WHAT THE TASK ASKS. Go through the lines below and tally each one holding "fork". Write only the total.

TASK DATA.
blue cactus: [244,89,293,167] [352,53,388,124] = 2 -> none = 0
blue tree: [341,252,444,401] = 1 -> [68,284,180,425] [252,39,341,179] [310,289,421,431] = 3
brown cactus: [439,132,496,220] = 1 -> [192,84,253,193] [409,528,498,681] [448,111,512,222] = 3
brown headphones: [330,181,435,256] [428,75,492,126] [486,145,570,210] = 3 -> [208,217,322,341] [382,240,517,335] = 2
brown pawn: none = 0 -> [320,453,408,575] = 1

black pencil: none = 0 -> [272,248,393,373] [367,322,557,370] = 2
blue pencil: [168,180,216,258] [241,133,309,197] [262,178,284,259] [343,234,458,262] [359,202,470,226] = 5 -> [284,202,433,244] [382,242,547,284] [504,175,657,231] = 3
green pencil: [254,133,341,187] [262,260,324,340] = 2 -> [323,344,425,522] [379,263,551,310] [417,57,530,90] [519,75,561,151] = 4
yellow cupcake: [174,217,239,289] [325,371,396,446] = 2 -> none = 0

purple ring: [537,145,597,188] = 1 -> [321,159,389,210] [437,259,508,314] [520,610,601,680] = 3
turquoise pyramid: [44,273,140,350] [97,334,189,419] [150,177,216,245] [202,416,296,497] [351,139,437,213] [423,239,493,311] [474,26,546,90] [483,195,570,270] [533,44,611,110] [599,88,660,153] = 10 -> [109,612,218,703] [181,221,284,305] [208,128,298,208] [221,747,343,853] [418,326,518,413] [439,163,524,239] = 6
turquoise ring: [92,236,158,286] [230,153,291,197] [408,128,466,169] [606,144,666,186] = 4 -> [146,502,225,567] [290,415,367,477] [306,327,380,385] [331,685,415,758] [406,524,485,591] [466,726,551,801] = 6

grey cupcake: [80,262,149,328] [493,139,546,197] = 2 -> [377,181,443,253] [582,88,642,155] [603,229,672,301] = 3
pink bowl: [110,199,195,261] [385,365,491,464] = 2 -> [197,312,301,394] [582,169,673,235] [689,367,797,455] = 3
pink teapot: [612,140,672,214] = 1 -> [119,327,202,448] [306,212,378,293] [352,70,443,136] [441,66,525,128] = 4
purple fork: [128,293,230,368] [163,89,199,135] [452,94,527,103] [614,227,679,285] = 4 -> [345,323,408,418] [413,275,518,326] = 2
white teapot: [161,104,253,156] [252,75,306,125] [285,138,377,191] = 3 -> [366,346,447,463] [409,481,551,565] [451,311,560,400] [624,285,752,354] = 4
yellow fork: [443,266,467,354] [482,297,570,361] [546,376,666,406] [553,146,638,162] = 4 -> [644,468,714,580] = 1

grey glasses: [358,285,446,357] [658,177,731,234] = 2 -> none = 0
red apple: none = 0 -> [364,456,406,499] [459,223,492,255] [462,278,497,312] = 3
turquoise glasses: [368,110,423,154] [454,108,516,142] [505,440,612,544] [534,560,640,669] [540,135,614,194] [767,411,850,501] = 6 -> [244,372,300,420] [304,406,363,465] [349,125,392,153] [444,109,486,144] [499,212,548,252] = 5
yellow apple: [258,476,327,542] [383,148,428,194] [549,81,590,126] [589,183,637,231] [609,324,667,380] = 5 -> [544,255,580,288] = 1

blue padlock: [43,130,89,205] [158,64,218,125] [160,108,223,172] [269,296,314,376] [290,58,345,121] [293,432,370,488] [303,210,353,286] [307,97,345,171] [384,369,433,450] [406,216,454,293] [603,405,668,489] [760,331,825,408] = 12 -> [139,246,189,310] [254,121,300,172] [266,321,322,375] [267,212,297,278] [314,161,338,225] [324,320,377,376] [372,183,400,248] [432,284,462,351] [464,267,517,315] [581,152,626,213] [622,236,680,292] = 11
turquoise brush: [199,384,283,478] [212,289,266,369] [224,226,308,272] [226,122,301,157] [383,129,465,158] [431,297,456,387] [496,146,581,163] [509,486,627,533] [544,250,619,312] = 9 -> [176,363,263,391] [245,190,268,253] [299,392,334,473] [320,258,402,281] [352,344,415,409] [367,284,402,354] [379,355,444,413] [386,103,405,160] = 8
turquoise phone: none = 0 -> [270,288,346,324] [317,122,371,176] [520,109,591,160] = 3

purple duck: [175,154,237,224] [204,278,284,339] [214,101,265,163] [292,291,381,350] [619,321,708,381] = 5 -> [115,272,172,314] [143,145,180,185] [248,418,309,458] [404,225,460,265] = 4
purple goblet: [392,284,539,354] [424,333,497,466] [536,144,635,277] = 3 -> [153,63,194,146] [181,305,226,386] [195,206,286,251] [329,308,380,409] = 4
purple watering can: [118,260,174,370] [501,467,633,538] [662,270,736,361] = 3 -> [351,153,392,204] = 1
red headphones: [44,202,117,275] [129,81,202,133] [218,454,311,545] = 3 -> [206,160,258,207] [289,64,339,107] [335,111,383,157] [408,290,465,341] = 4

ANSWER BELOW. 2